> _Problem to solve_
Return all the lines below in which the string "BUTTON" appears.

(Edit difference data)
● ● ● ●

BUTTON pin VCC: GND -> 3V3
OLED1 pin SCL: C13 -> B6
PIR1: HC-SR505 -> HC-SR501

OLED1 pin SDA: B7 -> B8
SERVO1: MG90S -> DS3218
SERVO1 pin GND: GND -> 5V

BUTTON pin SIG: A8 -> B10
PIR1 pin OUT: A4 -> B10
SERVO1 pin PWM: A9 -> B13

● ● ● ●

> _Exercise output_
BUTTON pin VCC: GND -> 3V3
BUTTON pin SIG: A8 -> B10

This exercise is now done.